__Task instructions__
Retype all entries exactly as they stand, excluding pictures.

__Data for the task__
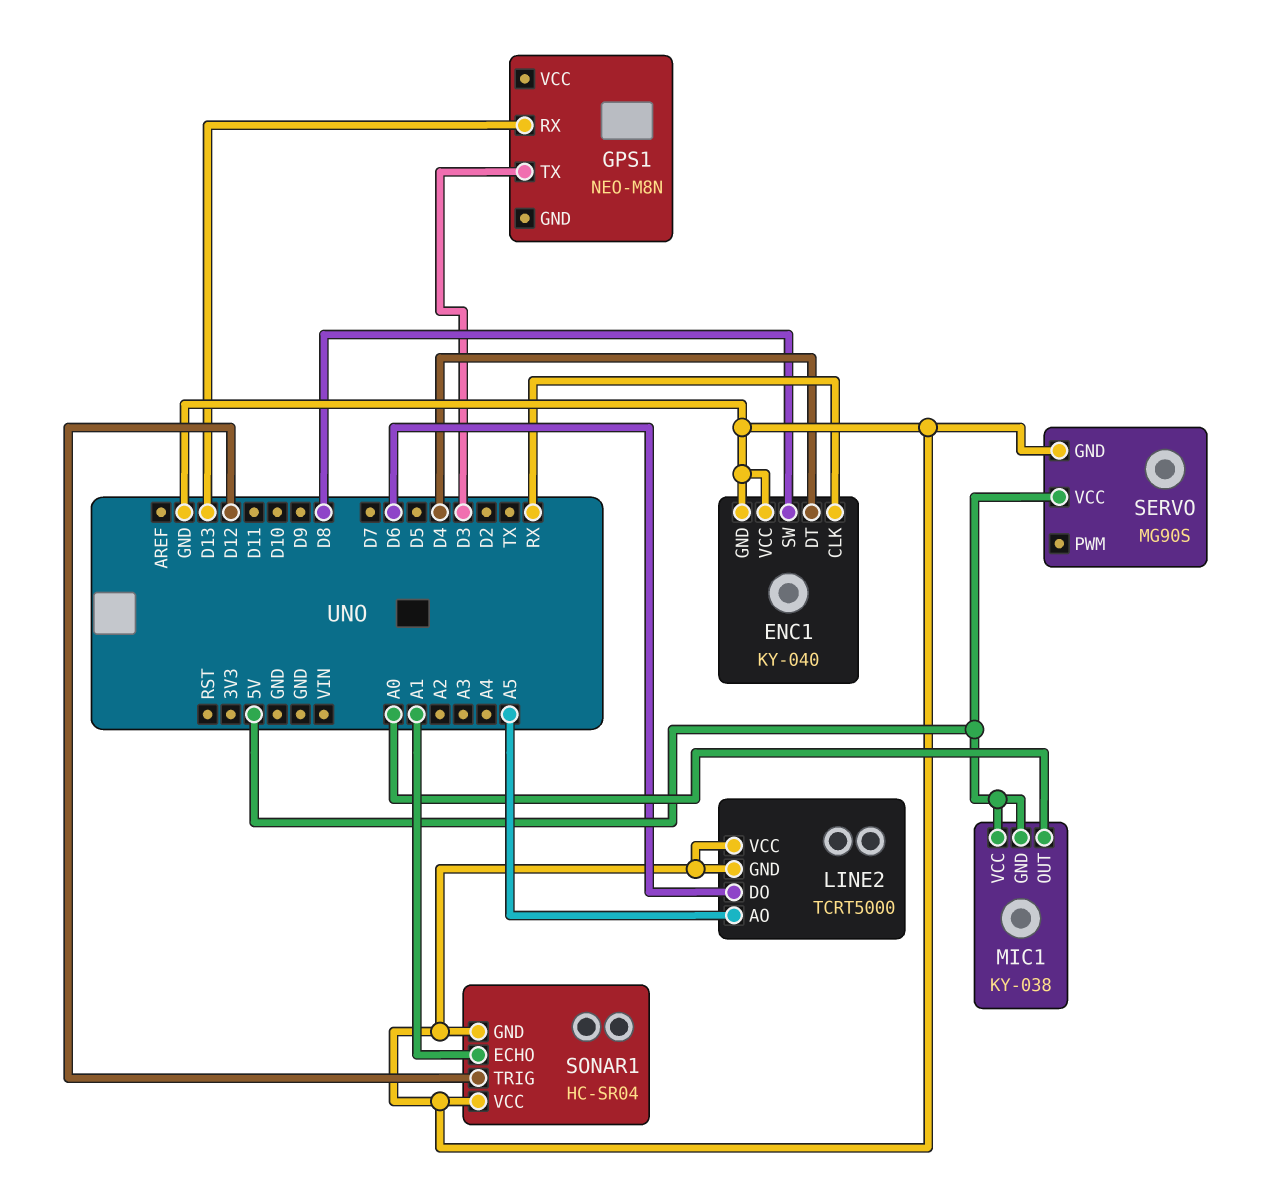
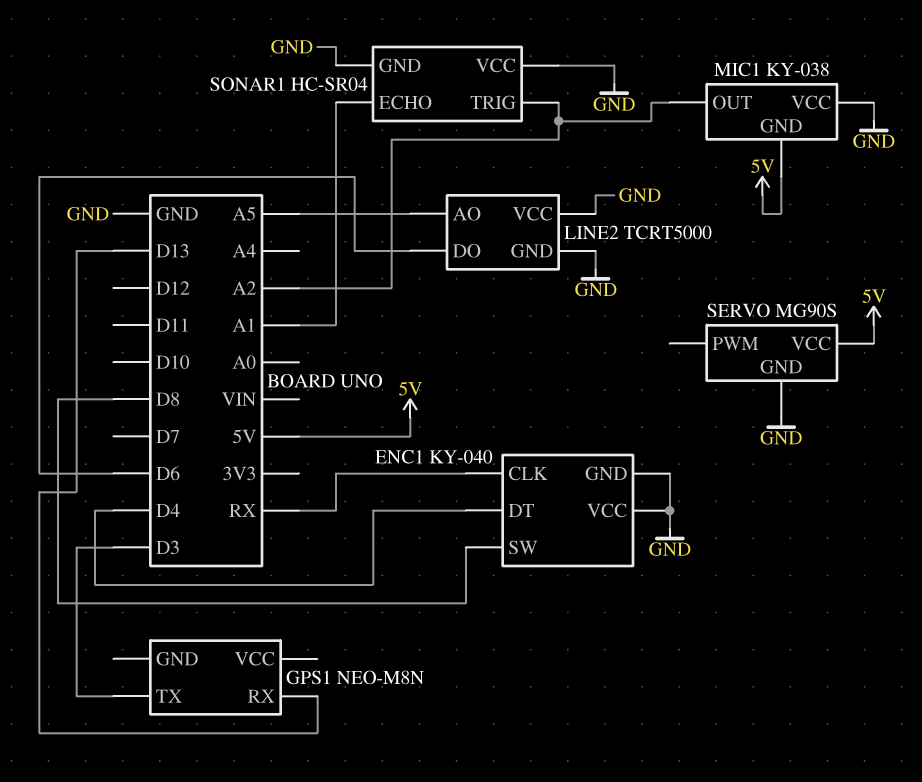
MIC1 pin OUT: A0 -> A2
MIC1 pin VCC: 5V -> GND
SONAR1 pin TRIG: D12 -> A2

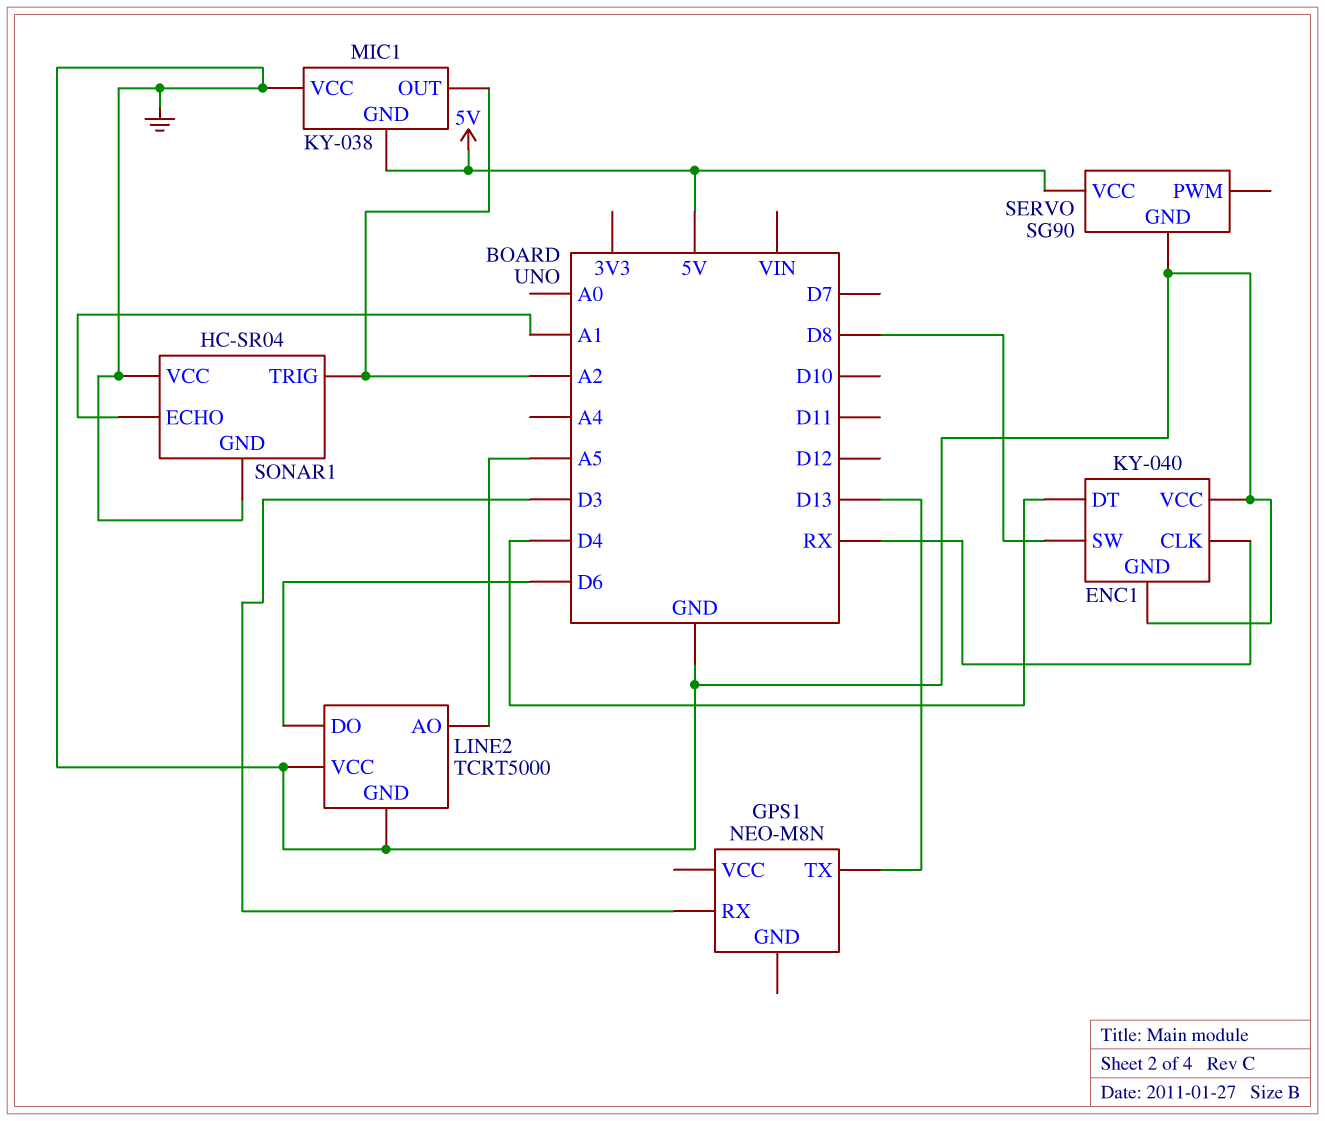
GPS1 pin RX: D13 -> D3
GPS1 pin TX: D3 -> D13
SERVO: MG90S -> SG90

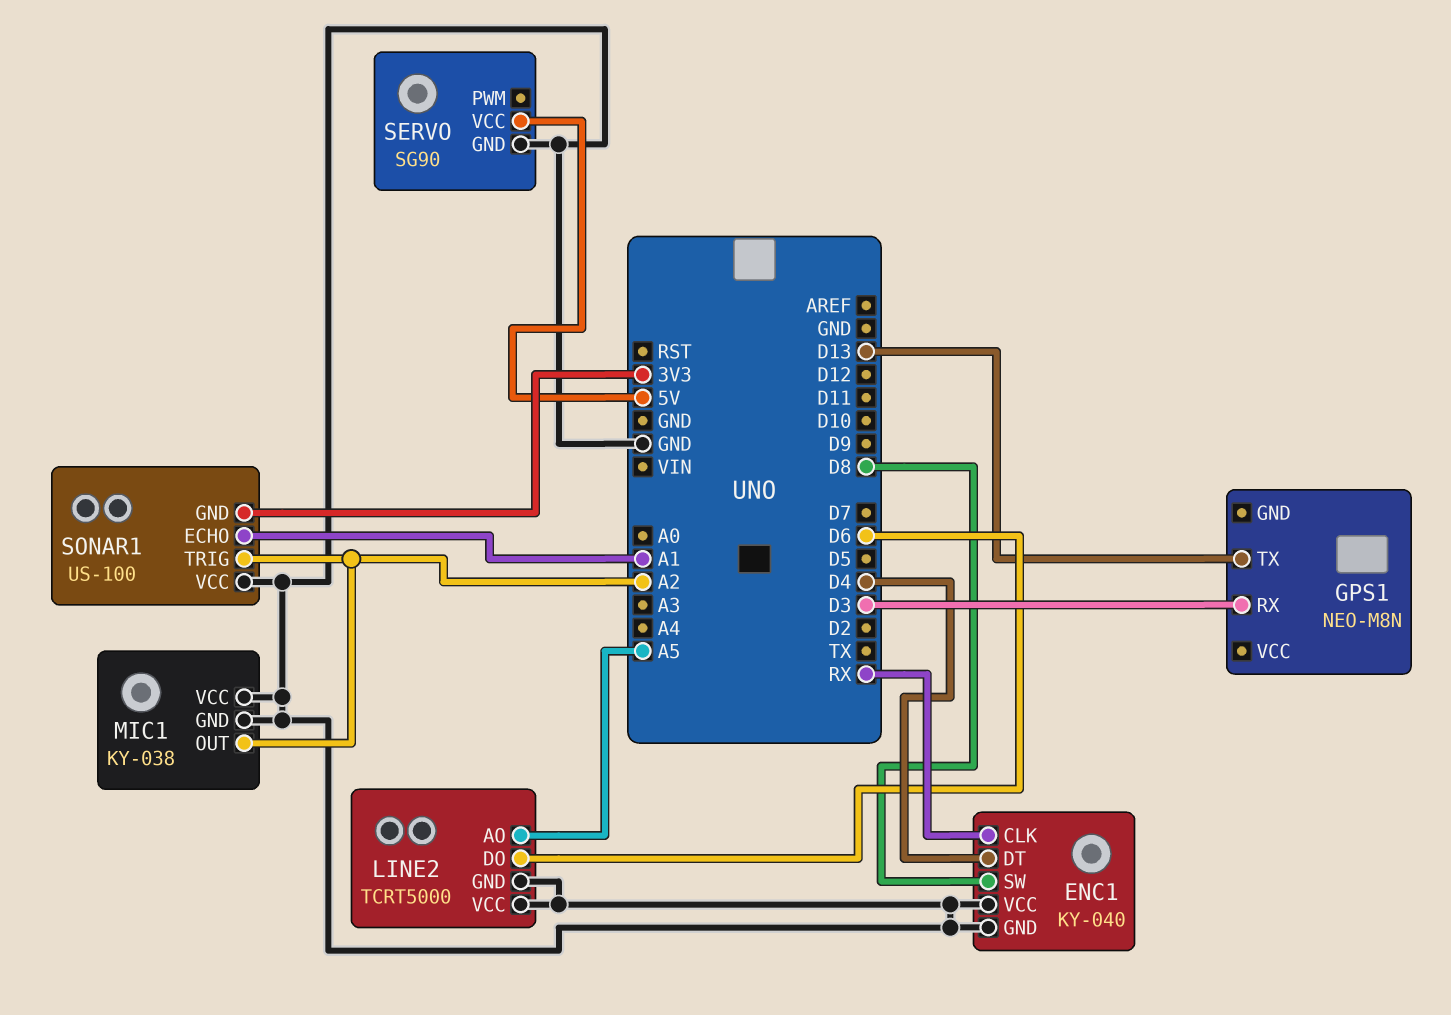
MIC1 pin GND: 5V -> GND
SONAR1: HC-SR04 -> US-100
SONAR1 pin GND: GND -> 3V3

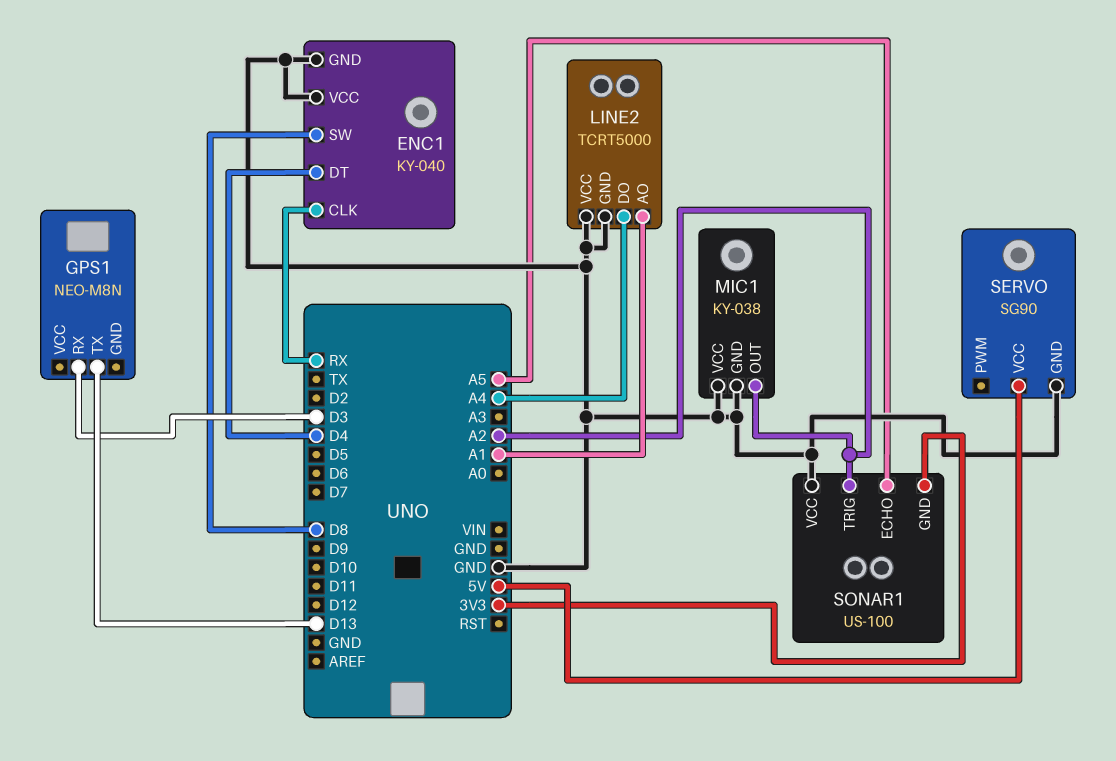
LINE2 pin AO: A5 -> A1
LINE2 pin DO: D6 -> A4
SONAR1 pin ECHO: A1 -> A5

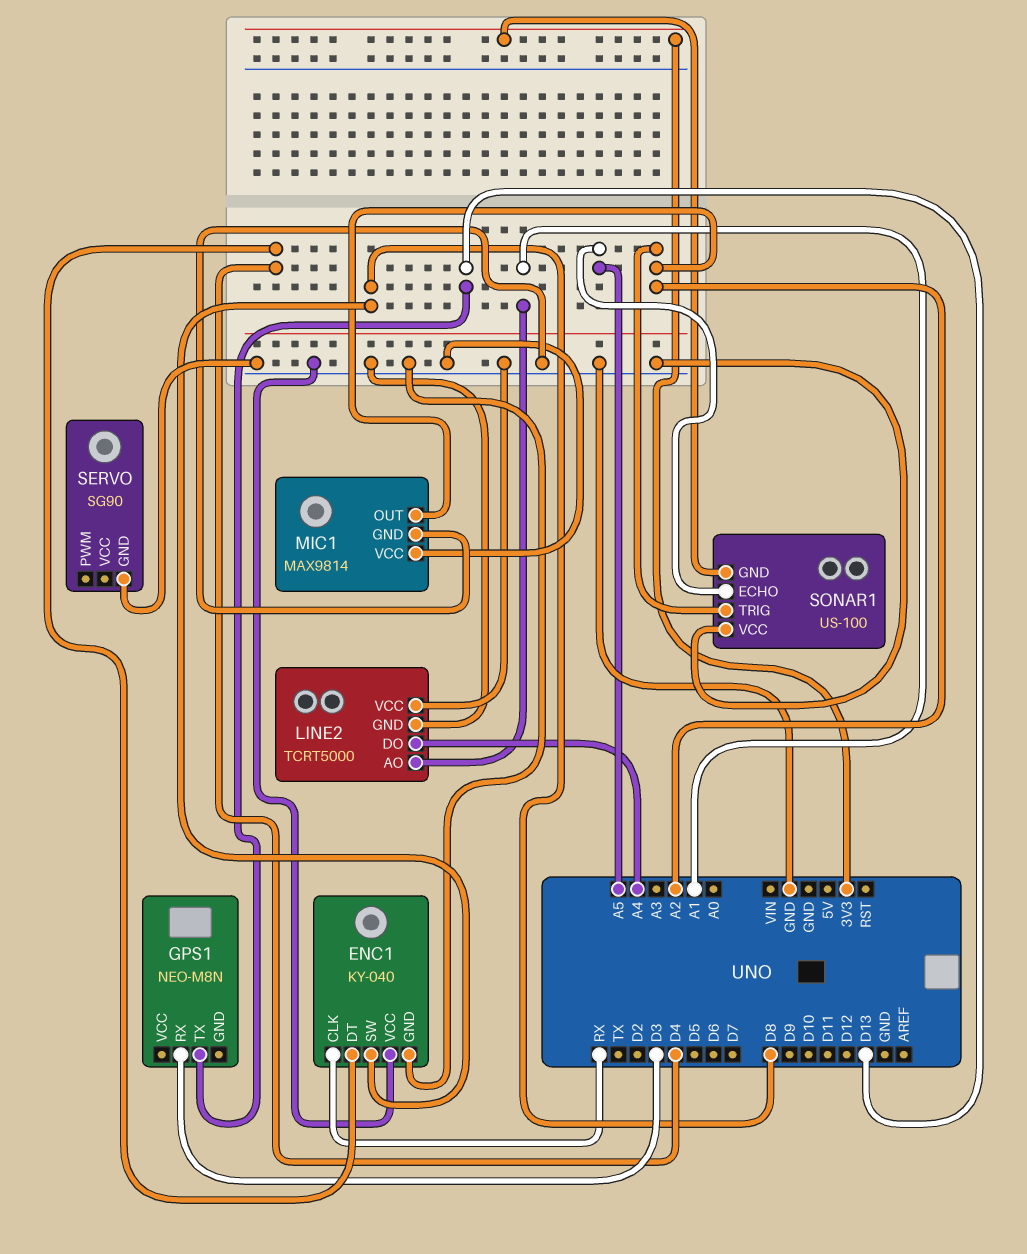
MIC1: KY-038 -> MAX9814
SERVO pin VCC: 5V -> none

__Response to the exercise__
MIC1 pin OUT: A0 -> A2
MIC1 pin VCC: 5V -> GND
SONAR1 pin TRIG: D12 -> A2

GPS1 pin RX: D13 -> D3
GPS1 pin TX: D3 -> D13
SERVO: MG90S -> SG90

MIC1 pin GND: 5V -> GND
SONAR1: HC-SR04 -> US-100
SONAR1 pin GND: GND -> 3V3

LINE2 pin AO: A5 -> A1
LINE2 pin DO: D6 -> A4
SONAR1 pin ECHO: A1 -> A5

MIC1: KY-038 -> MAX9814
SERVO pin VCC: 5V -> none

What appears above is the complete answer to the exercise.